(Work request)
What follows is a block of records; reproduce all of it verbatim.

[Saved data entries]
= = = = = = =

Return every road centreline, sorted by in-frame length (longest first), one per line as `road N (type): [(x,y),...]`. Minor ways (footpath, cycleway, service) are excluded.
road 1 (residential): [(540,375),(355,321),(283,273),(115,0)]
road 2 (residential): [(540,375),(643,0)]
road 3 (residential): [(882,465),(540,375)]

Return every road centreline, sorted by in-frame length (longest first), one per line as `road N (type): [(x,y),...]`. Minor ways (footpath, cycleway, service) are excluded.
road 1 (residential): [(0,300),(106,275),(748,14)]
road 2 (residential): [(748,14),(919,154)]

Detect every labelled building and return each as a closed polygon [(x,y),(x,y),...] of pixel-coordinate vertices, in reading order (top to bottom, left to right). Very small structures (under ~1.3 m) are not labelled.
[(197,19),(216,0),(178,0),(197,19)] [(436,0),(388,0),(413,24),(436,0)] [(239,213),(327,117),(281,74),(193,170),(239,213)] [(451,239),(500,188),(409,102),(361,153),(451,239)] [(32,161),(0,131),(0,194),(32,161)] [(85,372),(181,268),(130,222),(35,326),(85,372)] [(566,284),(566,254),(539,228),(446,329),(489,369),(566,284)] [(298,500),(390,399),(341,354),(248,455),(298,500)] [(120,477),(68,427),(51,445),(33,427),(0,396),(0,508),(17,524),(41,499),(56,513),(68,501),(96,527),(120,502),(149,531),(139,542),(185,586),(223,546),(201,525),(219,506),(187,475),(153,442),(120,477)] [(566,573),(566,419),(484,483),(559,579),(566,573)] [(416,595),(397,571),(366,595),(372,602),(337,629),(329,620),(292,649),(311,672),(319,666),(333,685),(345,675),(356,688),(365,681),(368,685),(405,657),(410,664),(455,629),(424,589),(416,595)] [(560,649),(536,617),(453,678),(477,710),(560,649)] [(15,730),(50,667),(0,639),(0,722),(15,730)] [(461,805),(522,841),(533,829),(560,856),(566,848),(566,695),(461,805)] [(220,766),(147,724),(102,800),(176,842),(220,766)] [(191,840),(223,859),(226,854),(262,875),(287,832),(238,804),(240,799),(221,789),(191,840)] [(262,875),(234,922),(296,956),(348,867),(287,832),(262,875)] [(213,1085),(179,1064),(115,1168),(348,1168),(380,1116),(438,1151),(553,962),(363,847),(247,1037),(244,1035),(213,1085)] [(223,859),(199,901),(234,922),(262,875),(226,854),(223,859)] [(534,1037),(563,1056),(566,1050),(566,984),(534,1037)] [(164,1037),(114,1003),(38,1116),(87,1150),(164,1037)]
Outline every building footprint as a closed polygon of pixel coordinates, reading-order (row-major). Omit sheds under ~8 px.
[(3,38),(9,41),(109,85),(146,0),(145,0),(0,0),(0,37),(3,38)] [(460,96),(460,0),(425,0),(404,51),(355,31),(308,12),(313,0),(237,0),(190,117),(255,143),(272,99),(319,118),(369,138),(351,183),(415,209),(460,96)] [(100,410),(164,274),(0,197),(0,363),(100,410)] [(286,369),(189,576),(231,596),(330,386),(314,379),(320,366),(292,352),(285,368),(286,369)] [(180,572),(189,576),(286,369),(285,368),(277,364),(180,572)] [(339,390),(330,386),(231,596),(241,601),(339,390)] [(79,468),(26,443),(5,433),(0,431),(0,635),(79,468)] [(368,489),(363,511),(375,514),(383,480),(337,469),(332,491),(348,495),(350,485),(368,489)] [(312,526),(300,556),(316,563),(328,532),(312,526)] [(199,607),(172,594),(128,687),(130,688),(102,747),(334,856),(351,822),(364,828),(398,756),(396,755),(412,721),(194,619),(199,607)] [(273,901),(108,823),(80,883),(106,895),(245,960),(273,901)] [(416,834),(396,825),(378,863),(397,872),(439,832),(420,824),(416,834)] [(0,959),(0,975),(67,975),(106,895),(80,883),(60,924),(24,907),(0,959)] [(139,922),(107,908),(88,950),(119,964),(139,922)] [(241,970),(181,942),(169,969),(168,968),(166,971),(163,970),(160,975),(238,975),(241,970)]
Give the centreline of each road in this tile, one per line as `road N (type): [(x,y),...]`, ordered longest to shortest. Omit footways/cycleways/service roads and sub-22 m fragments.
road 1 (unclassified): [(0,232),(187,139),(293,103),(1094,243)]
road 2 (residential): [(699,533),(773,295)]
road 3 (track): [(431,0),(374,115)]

= = = = = = =

(Answer to this problem)
Return every road centreline, sorted by in-frame length (longest first), one per line as `road N (type): [(x,y),...]`. Minor ways (footpath, cycleway, service) are excluded.
road 1 (residential): [(540,375),(355,321),(283,273),(115,0)]
road 2 (residential): [(540,375),(643,0)]
road 3 (residential): [(882,465),(540,375)]

Return every road centreline, sorted by in-frame length (longest first), one per line as `road N (type): [(x,y),...]`. Minor ways (footpath, cycleway, service) are excluded.
road 1 (residential): [(0,300),(106,275),(748,14)]
road 2 (residential): [(748,14),(919,154)]

Detect every labelled building and return each as a closed polygon [(x,y),(x,y),...] of pixel-coordinate vertices, in reading order (top to bottom, left to right). Very small structures (under ~1.3 m) are not labelled.
[(197,19),(216,0),(178,0),(197,19)] [(436,0),(388,0),(413,24),(436,0)] [(239,213),(327,117),(281,74),(193,170),(239,213)] [(451,239),(500,188),(409,102),(361,153),(451,239)] [(32,161),(0,131),(0,194),(32,161)] [(85,372),(181,268),(130,222),(35,326),(85,372)] [(566,284),(566,254),(539,228),(446,329),(489,369),(566,284)] [(298,500),(390,399),(341,354),(248,455),(298,500)] [(120,477),(68,427),(51,445),(33,427),(0,396),(0,508),(17,524),(41,499),(56,513),(68,501),(96,527),(120,502),(149,531),(139,542),(185,586),(223,546),(201,525),(219,506),(187,475),(153,442),(120,477)] [(566,573),(566,419),(484,483),(559,579),(566,573)] [(416,595),(397,571),(366,595),(372,602),(337,629),(329,620),(292,649),(311,672),(319,666),(333,685),(345,675),(356,688),(365,681),(368,685),(405,657),(410,664),(455,629),(424,589),(416,595)] [(560,649),(536,617),(453,678),(477,710),(560,649)] [(15,730),(50,667),(0,639),(0,722),(15,730)] [(461,805),(522,841),(533,829),(560,856),(566,848),(566,695),(461,805)] [(220,766),(147,724),(102,800),(176,842),(220,766)] [(191,840),(223,859),(226,854),(262,875),(287,832),(238,804),(240,799),(221,789),(191,840)] [(262,875),(234,922),(296,956),(348,867),(287,832),(262,875)] [(213,1085),(179,1064),(115,1168),(348,1168),(380,1116),(438,1151),(553,962),(363,847),(247,1037),(244,1035),(213,1085)] [(223,859),(199,901),(234,922),(262,875),(226,854),(223,859)] [(534,1037),(563,1056),(566,1050),(566,984),(534,1037)] [(164,1037),(114,1003),(38,1116),(87,1150),(164,1037)]
Outline every building footprint as a closed polygon of pixel coordinates, reading-order (row-major). Omit sheds under ~8 px.
[(3,38),(9,41),(109,85),(146,0),(145,0),(0,0),(0,37),(3,38)] [(460,96),(460,0),(425,0),(404,51),(355,31),(308,12),(313,0),(237,0),(190,117),(255,143),(272,99),(319,118),(369,138),(351,183),(415,209),(460,96)] [(100,410),(164,274),(0,197),(0,363),(100,410)] [(286,369),(189,576),(231,596),(330,386),(314,379),(320,366),(292,352),(285,368),(286,369)] [(180,572),(189,576),(286,369),(285,368),(277,364),(180,572)] [(339,390),(330,386),(231,596),(241,601),(339,390)] [(79,468),(26,443),(5,433),(0,431),(0,635),(79,468)] [(368,489),(363,511),(375,514),(383,480),(337,469),(332,491),(348,495),(350,485),(368,489)] [(312,526),(300,556),(316,563),(328,532),(312,526)] [(199,607),(172,594),(128,687),(130,688),(102,747),(334,856),(351,822),(364,828),(398,756),(396,755),(412,721),(194,619),(199,607)] [(273,901),(108,823),(80,883),(106,895),(245,960),(273,901)] [(416,834),(396,825),(378,863),(397,872),(439,832),(420,824),(416,834)] [(0,959),(0,975),(67,975),(106,895),(80,883),(60,924),(24,907),(0,959)] [(139,922),(107,908),(88,950),(119,964),(139,922)] [(241,970),(181,942),(169,969),(168,968),(166,971),(163,970),(160,975),(238,975),(241,970)]
Give the centreline of each road in this tile, one per line as `road N (type): [(x,y),...]`, ordered longest to shortest. Omit footways/cycleways/service roads and sub-22 m fragments.
road 1 (unclassified): [(0,232),(187,139),(293,103),(1094,243)]
road 2 (residential): [(699,533),(773,295)]
road 3 (track): [(431,0),(374,115)]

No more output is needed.